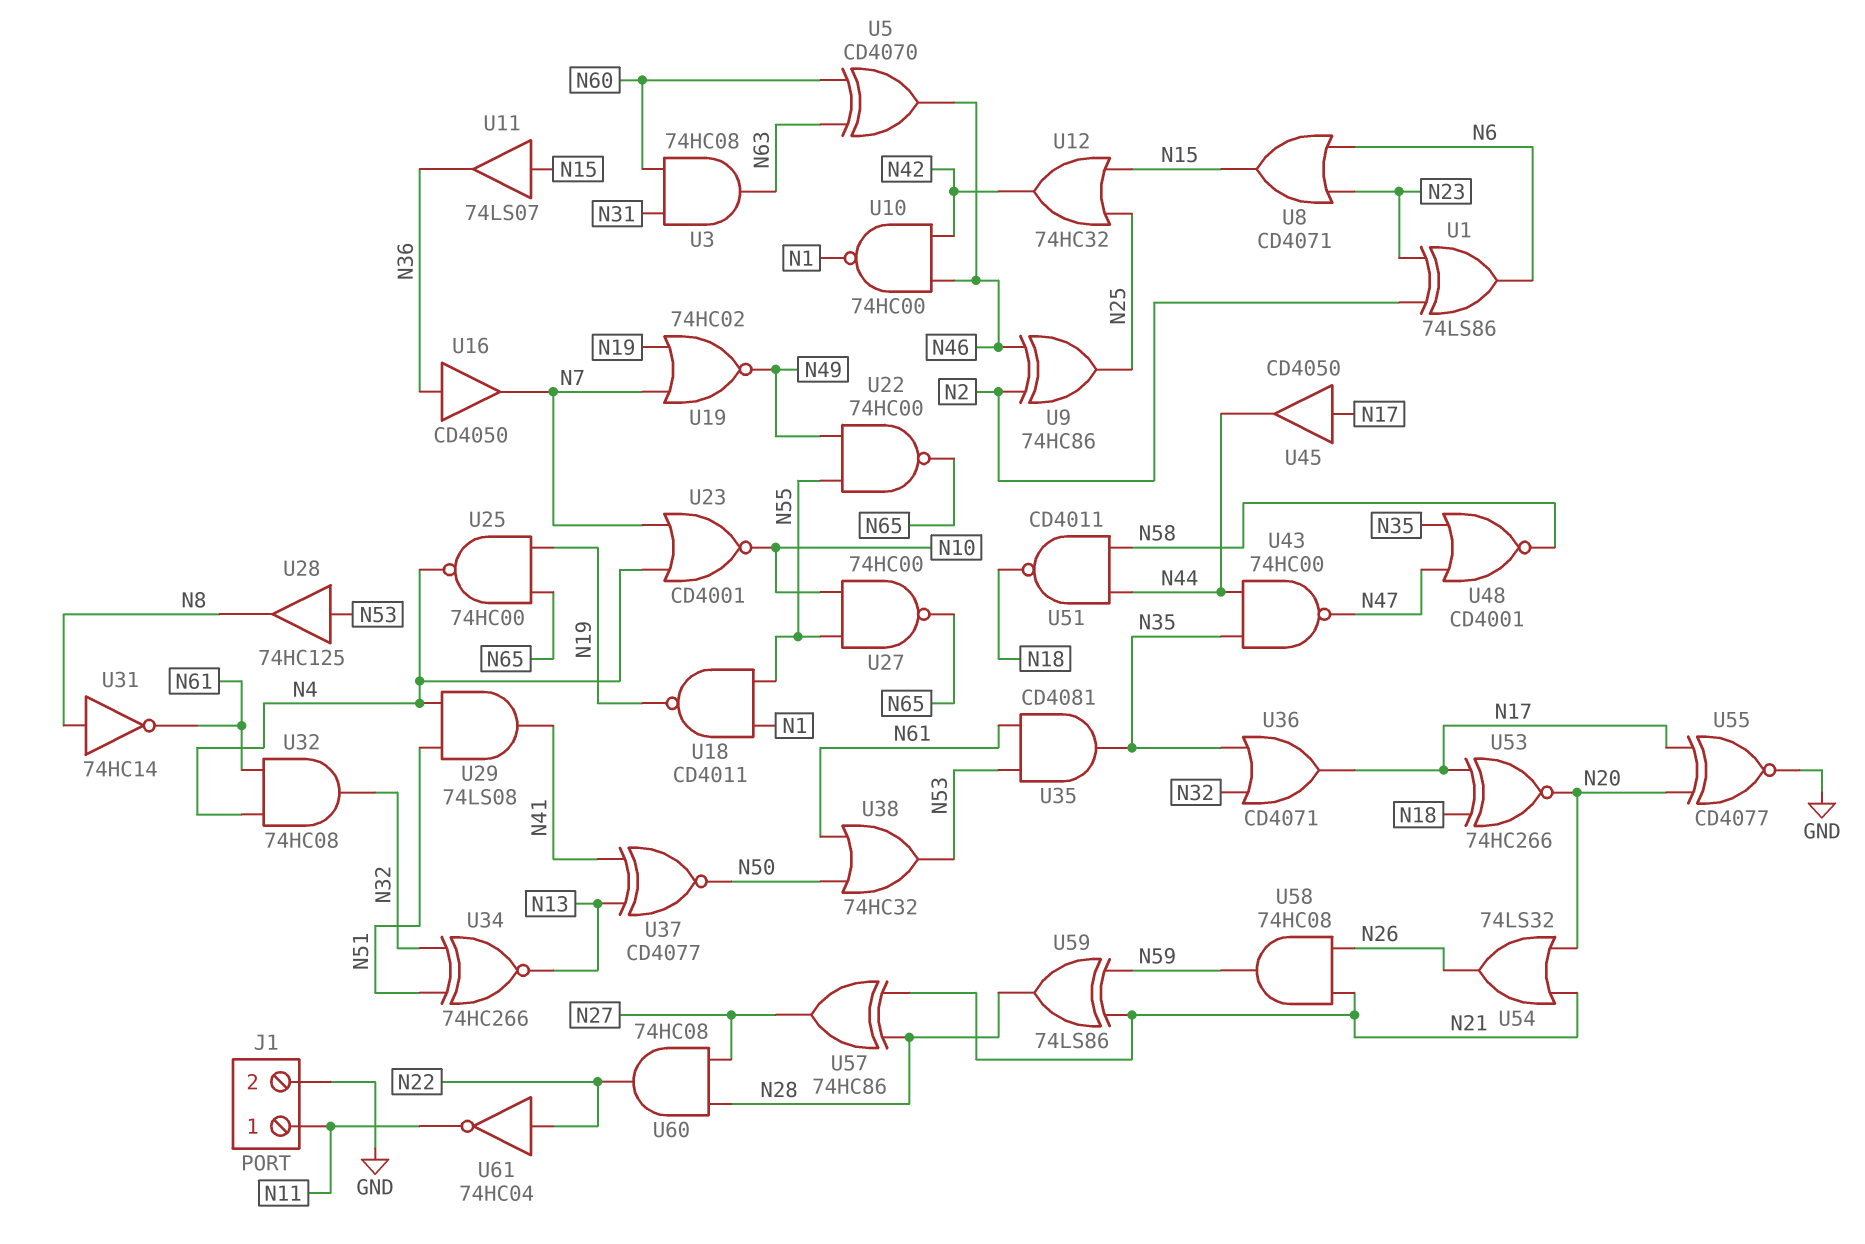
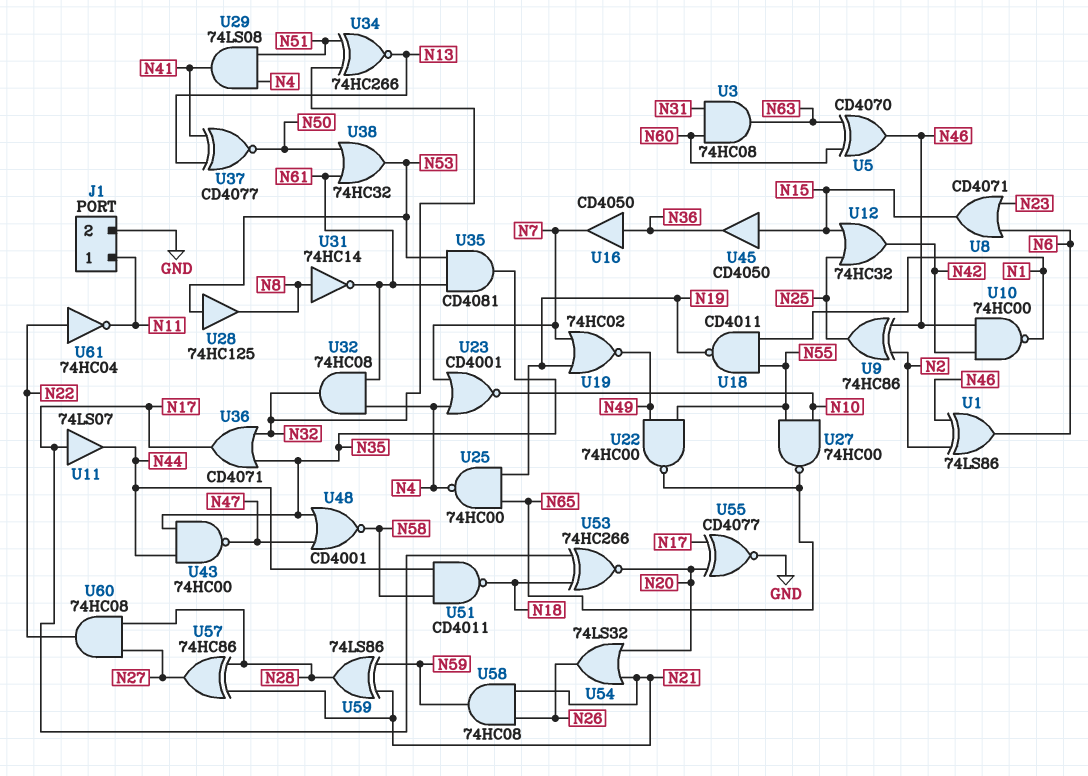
U1: XOR 74LS86 (in N2, in N23, out N6) -> XOR 74LS86 (in N2, in N46, out N6)
U11: buffer 74LS07 (in N15, out N36) -> buffer 74LS07 (in N17, out N44)
U45: buffer CD4050 (in N17, out N44) -> buffer CD4050 (in N15, out N36)

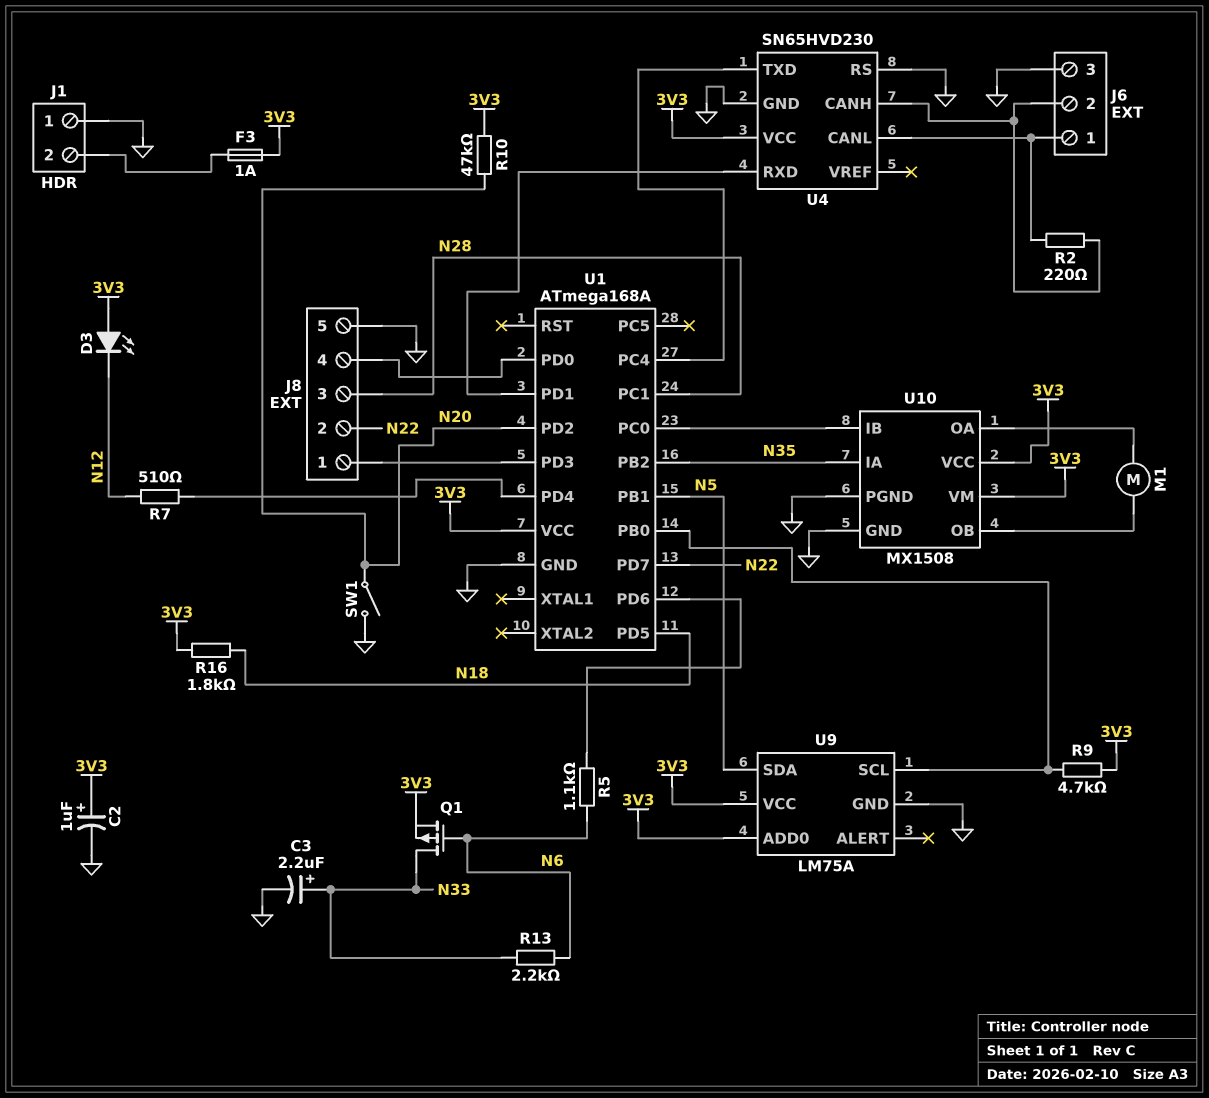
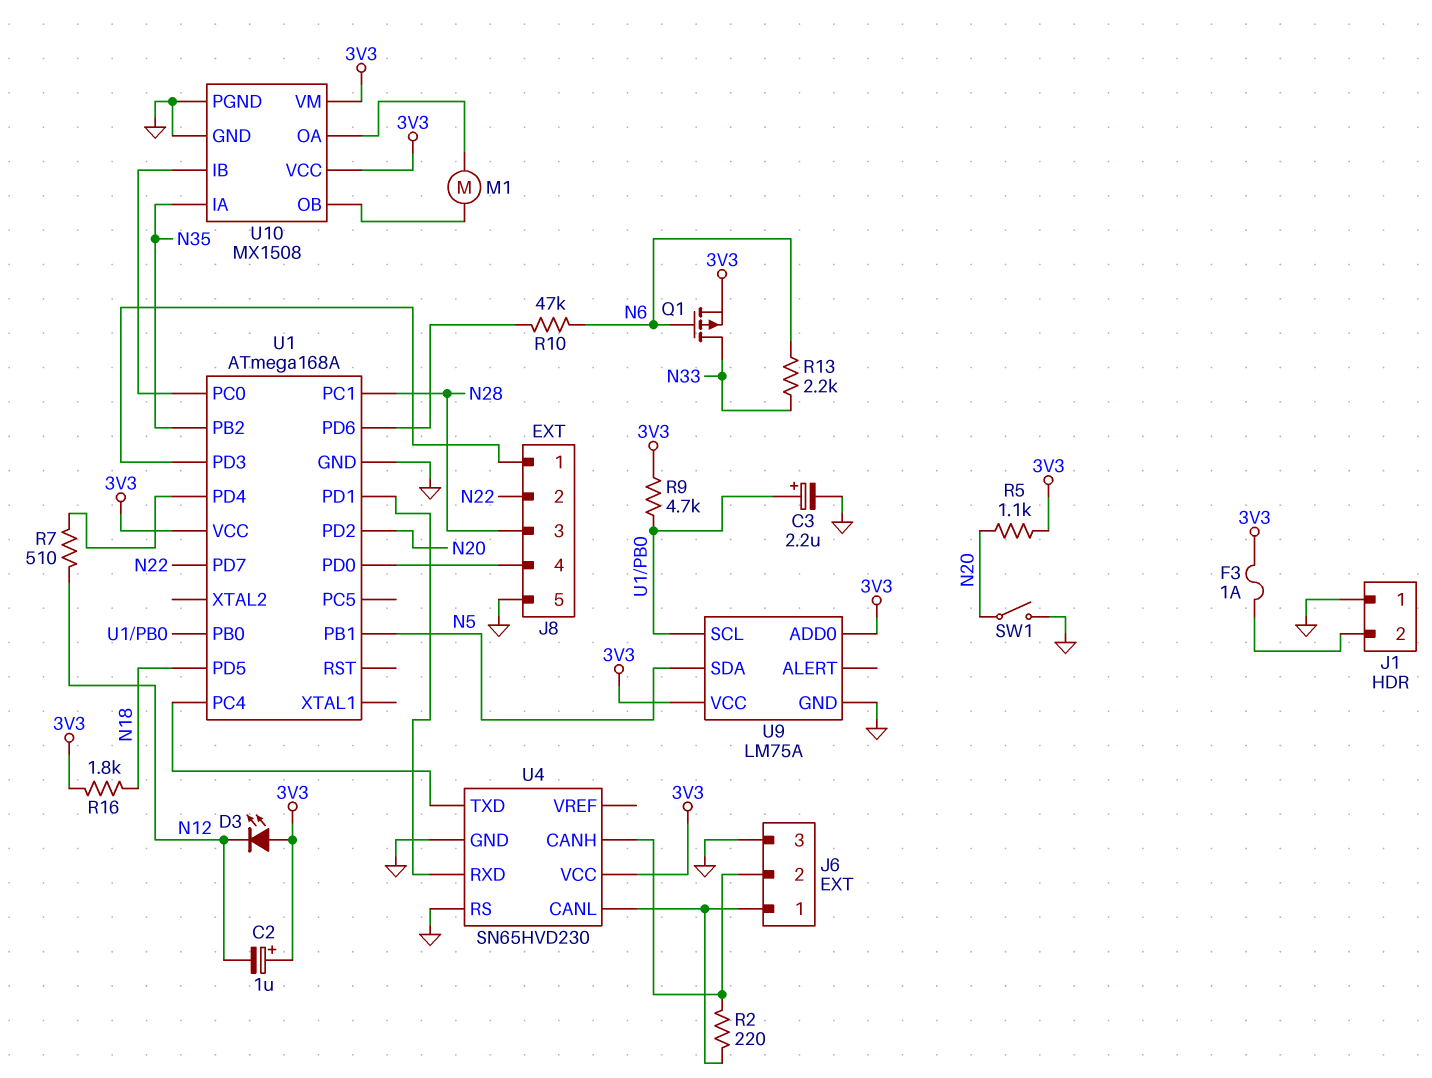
C2: 1uF (plus 3V3, minus GND) -> 1uF (plus 3V3, minus N12)
C3: 2.2uF (plus N33, minus GND) -> 2.2uF (plus U1/PB0, minus GND)
R5: 1.1k (N6, U1/PD6) -> 1.1k (3V3, N20)
R10: 47k (3V3, N20) -> 47k (N6, U1/PD6)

Task statement: Print out the material verbatim, skipping pictures.

Response area:
U1: XOR 74LS86 (in N2, in N23, out N6) -> XOR 74LS86 (in N2, in N46, out N6)
U11: buffer 74LS07 (in N15, out N36) -> buffer 74LS07 (in N17, out N44)
U45: buffer CD4050 (in N17, out N44) -> buffer CD4050 (in N15, out N36)

C2: 1uF (plus 3V3, minus GND) -> 1uF (plus 3V3, minus N12)
C3: 2.2uF (plus N33, minus GND) -> 2.2uF (plus U1/PB0, minus GND)
R5: 1.1k (N6, U1/PD6) -> 1.1k (3V3, N20)
R10: 47k (3V3, N20) -> 47k (N6, U1/PD6)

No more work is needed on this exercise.